* **Object state change records**
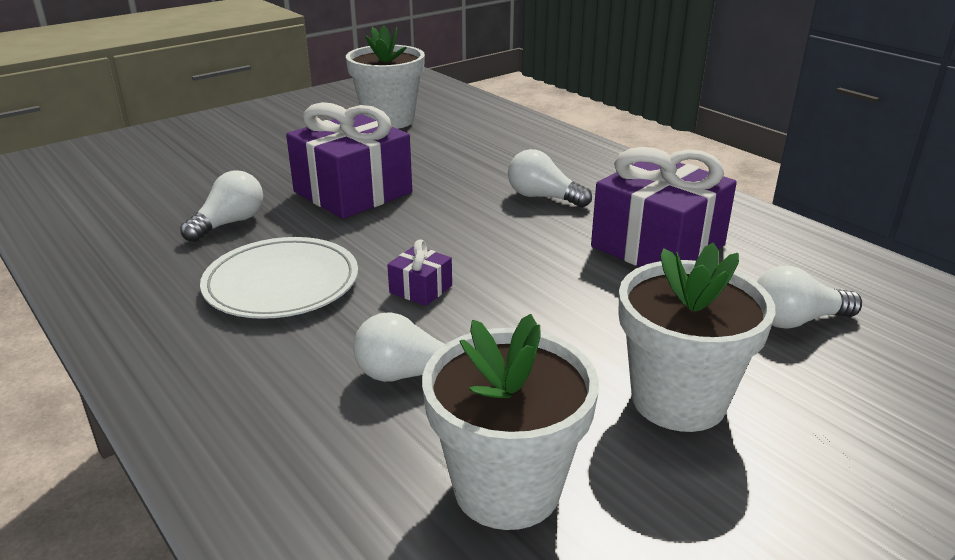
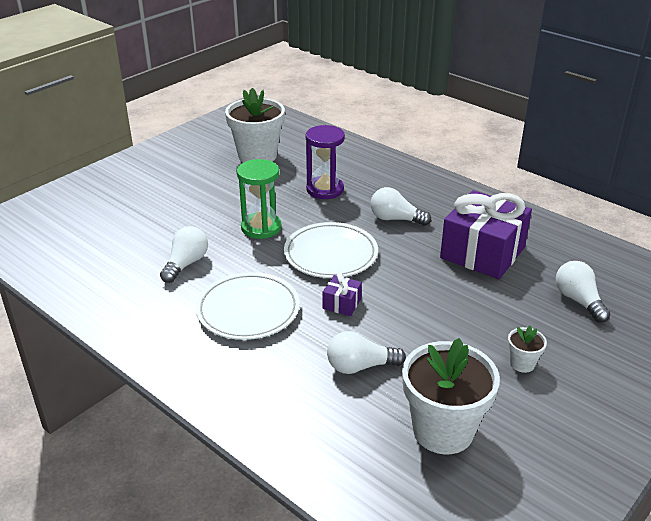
camera: 10 degrees left, 5 degrees up
purple gift [286,102,412,219] -> green hourglass [237,159,281,239]
white flower pot [618,243,776,432] -> white flower pot [508,325,547,373], size x0.45
white light bulb [757,266,862,329] -> white light bulb turned 90 degrees clockwise [556,261,610,323]
none -> white plate [284,222,378,278]
none -> purple hourglass [305,125,345,199]

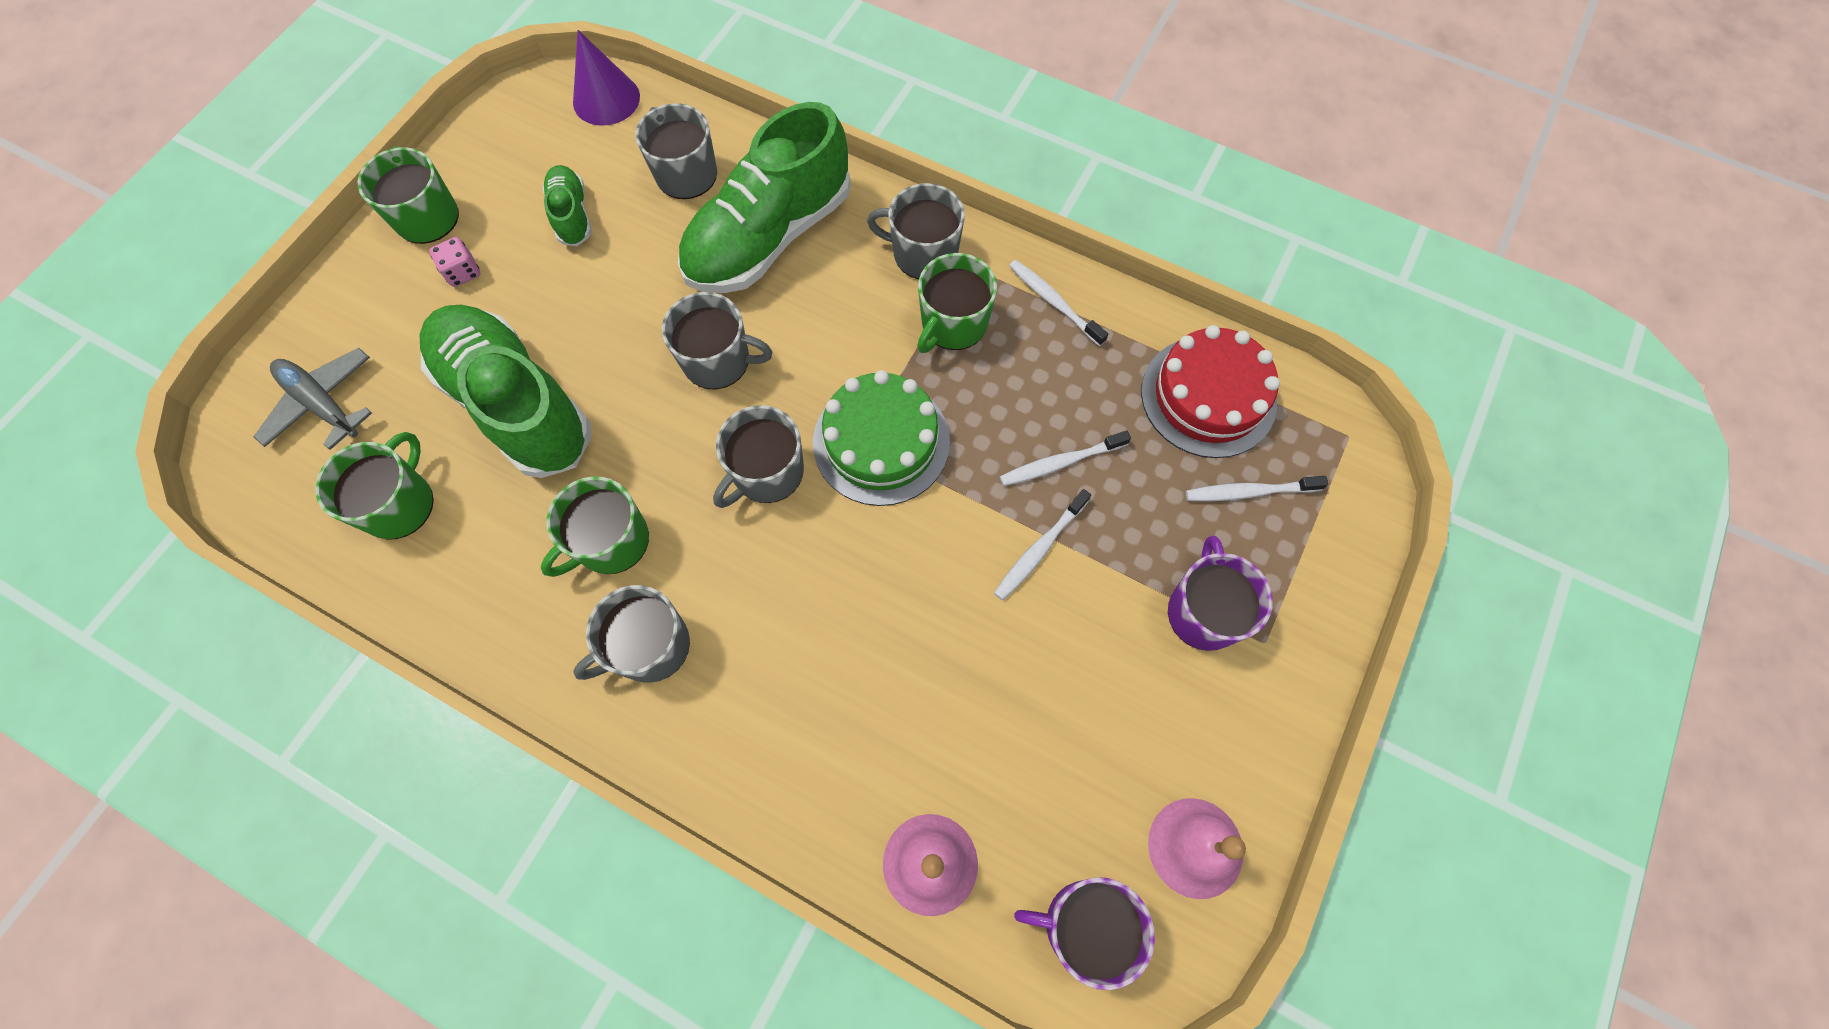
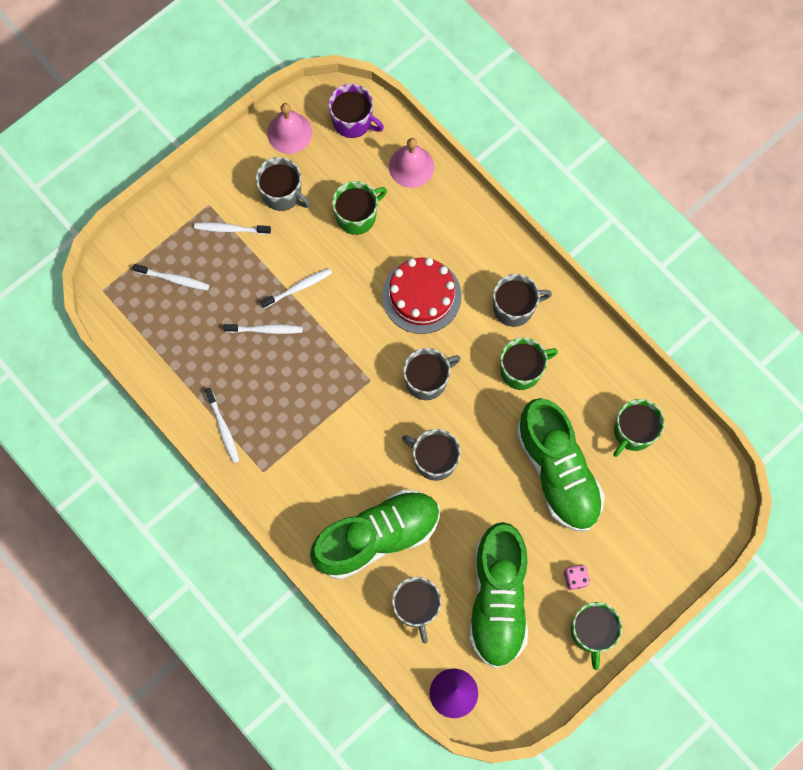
camera: 160 degrees left, 5 degrees up
grey plane [253,348,372,450] -> none
green shoe [542,165,592,246] -> green shoe [469,522,528,668], size x2.16
green cake [813,370,950,506] -> none
grey mug [867,183,965,279] -> grey mug moved to [256,157,310,211]
green mug [917,253,997,353] -> green mug moved to [332,181,387,235]
red cake [1141,325,1280,458] -> red cake moved to [382,258,462,334]
purple mug [1168,536,1273,651] -> white toothbrush [194,222,271,234]

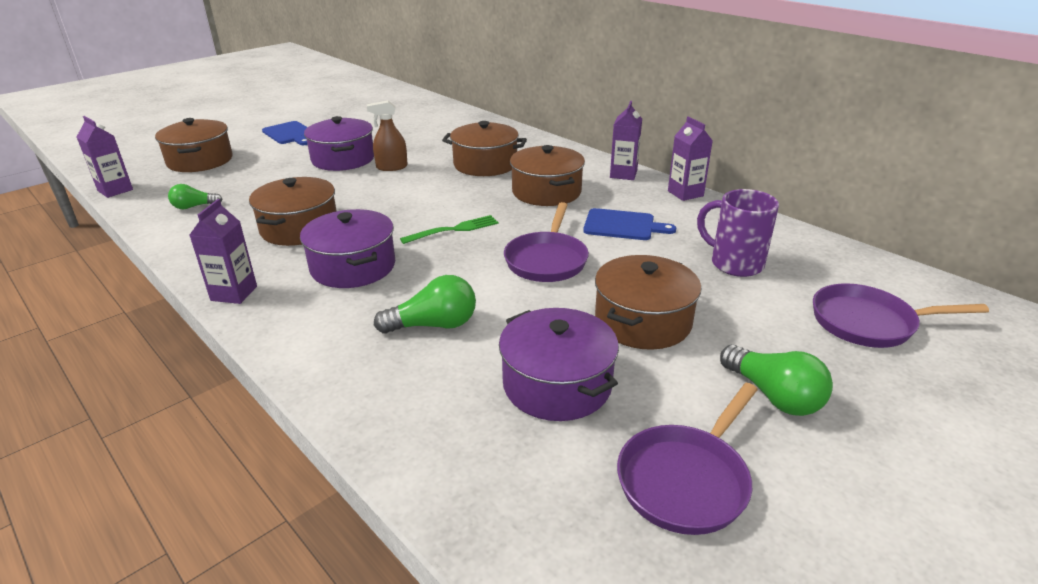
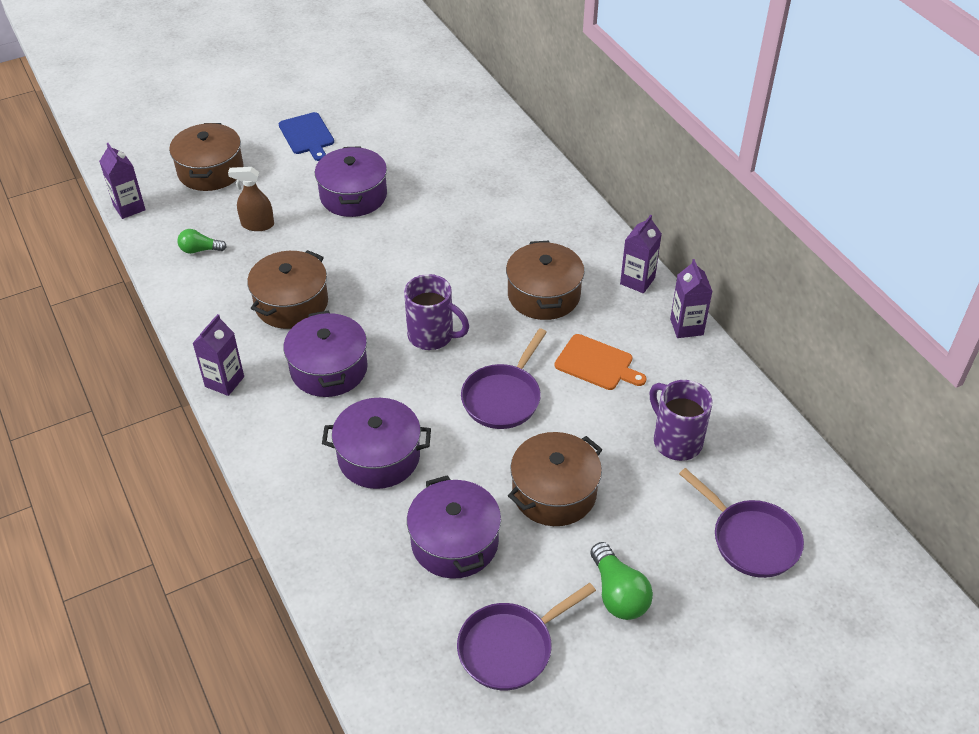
camera: 15 degrees right, 15 degrees up
brown spray bottle [367,100,408,171] -> brown spray bottle moved to [228,167,274,231]
green light bulb [374,275,476,334] -> purple pot [322,398,431,489]
green fork [400,215,499,244] -> purple mug [404,274,469,350]
brown pot [442,121,527,176] -> none
blue cutting board [583,208,676,240] -> orange cutting board [555,334,646,390]
purple pan [813,283,989,348] -> purple pan turned 150 degrees counterclockwise [679,468,804,578]

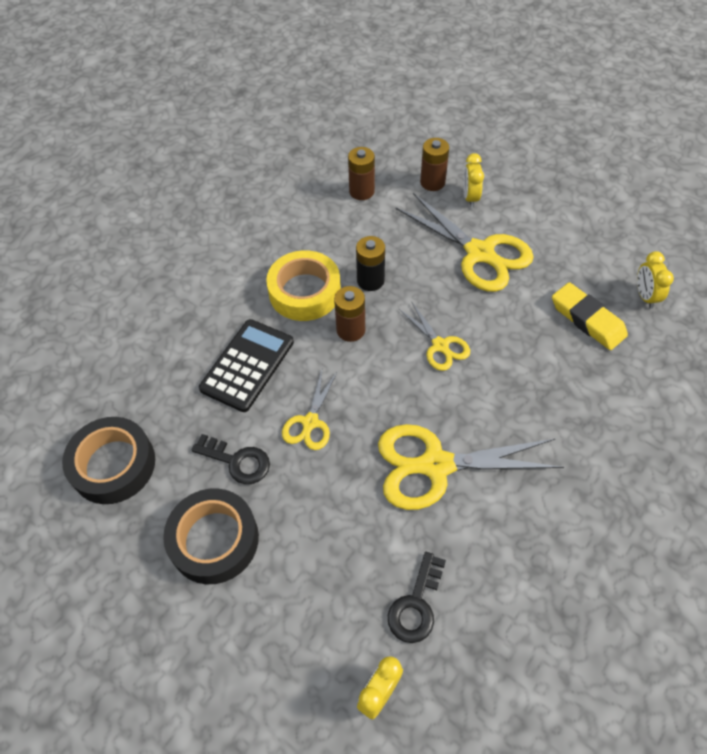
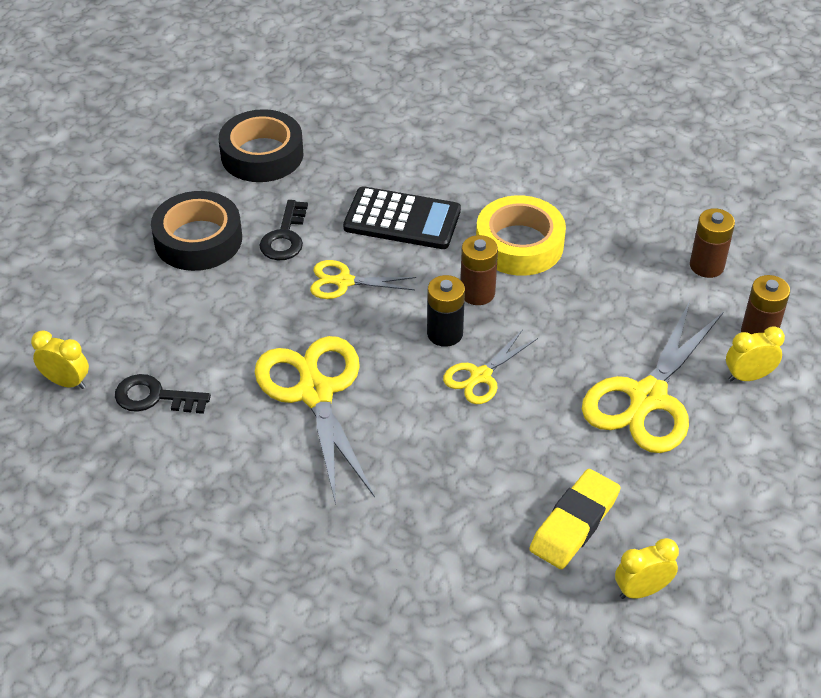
camera: 75 degrees right, 10 degrees down
black battery [356,236,385,291] -> black battery moved to [427,275,465,347]

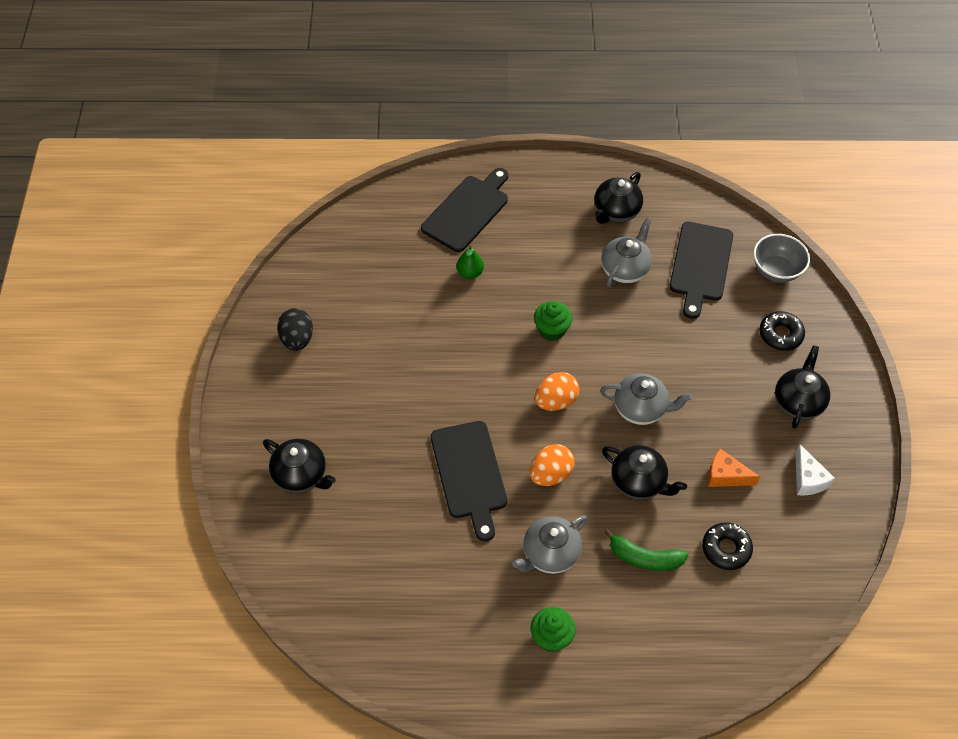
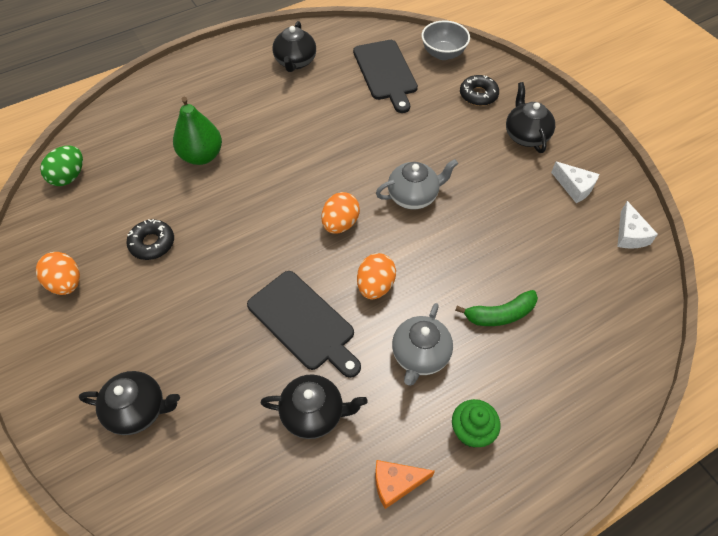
camera: 30 degrees left, 0 degrees up
black egg [277,308,313,351] -> orange egg [36,252,80,295]
black cutting board [421,168,508,252] -> none
green pear [457,245,484,279] -> green pear [173,97,222,165], size x1.77
green cupcake [534,301,573,341] -> none
grey teapot [601,218,652,287] -> none
black teapot [602,445,687,500] -> black teapot moved to [261,374,368,439]
black donut [702,522,753,570] -> black donut moved to [126,219,174,260]
orange cheese [708,449,760,487] -> orange cheese moved to [375,460,435,509]
none -> green egg [40,146,83,186]
none -> white cheese [617,201,658,249]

* **YOUR ASSIGNMENT**
Start at the line containing "green cupcake [534,301,573,341] -> none". Repeat it and each line after it, word for word, to the end of the records.

* **RESULT**
green cupcake [534,301,573,341] -> none
grey teapot [601,218,652,287] -> none
black teapot [602,445,687,500] -> black teapot moved to [261,374,368,439]
black donut [702,522,753,570] -> black donut moved to [126,219,174,260]
orange cheese [708,449,760,487] -> orange cheese moved to [375,460,435,509]
none -> green egg [40,146,83,186]
none -> white cheese [617,201,658,249]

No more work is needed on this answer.